**Problem statement**:
Copy exactly the lines of the records below, and only those lines, beginning with the line that contains "camera: 35 degrees right, 15 degrees down" and ending with the line that contains "green domino [720,247,816,314]".

**Given data**:
================================
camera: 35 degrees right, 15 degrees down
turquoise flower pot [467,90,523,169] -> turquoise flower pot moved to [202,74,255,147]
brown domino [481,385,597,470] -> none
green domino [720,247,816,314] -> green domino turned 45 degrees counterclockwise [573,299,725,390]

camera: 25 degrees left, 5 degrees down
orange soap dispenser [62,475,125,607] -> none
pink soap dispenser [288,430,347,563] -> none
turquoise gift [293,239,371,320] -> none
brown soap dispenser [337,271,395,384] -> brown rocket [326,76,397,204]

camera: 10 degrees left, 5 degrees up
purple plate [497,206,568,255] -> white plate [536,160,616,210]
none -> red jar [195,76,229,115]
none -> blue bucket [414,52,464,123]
================================
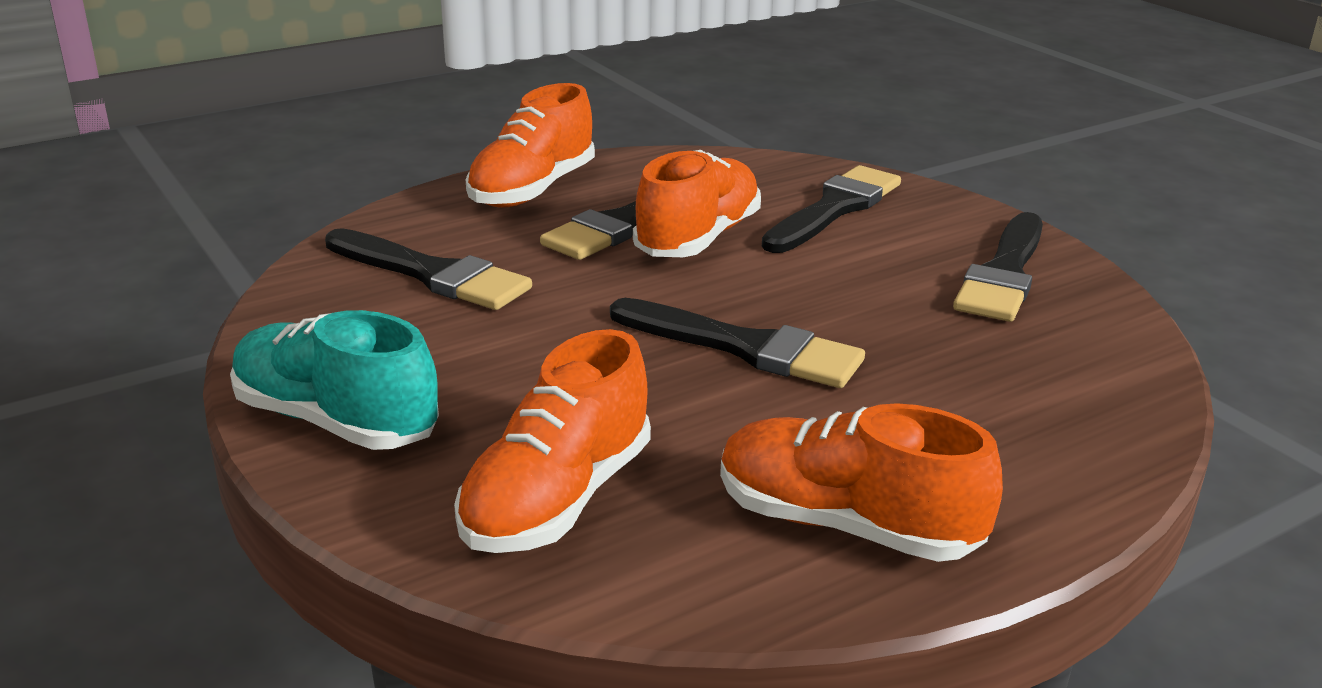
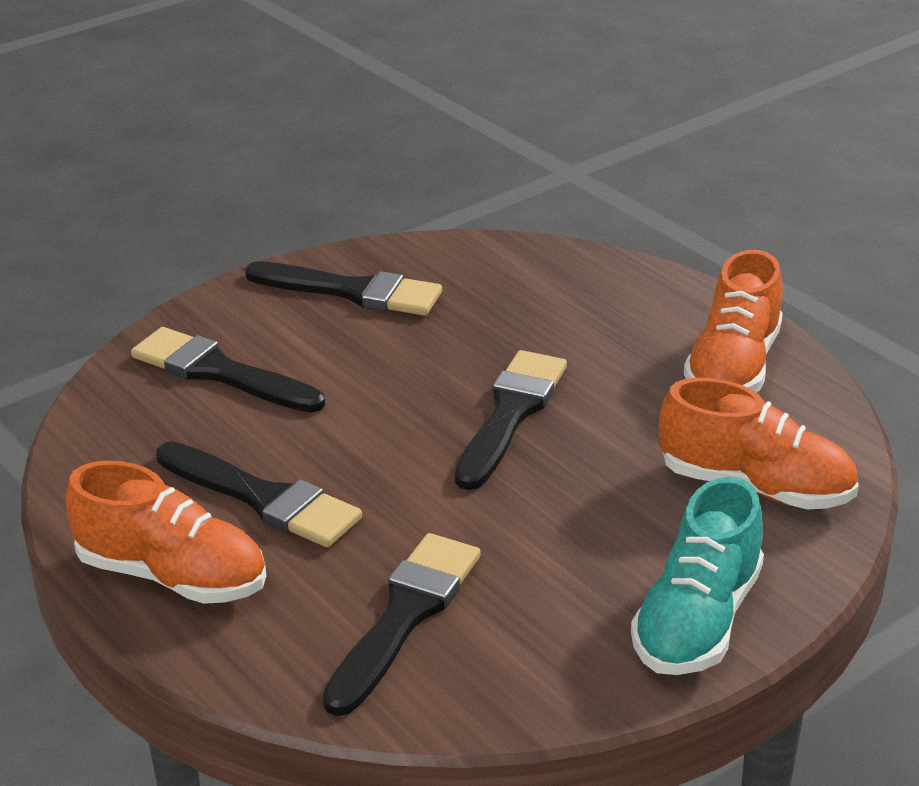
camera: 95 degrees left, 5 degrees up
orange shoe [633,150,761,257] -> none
================================
**Solution to this problem**:
camera: 35 degrees right, 15 degrees down
turquoise flower pot [467,90,523,169] -> turquoise flower pot moved to [202,74,255,147]
brown domino [481,385,597,470] -> none
green domino [720,247,816,314] -> green domino turned 45 degrees counterclockwise [573,299,725,390]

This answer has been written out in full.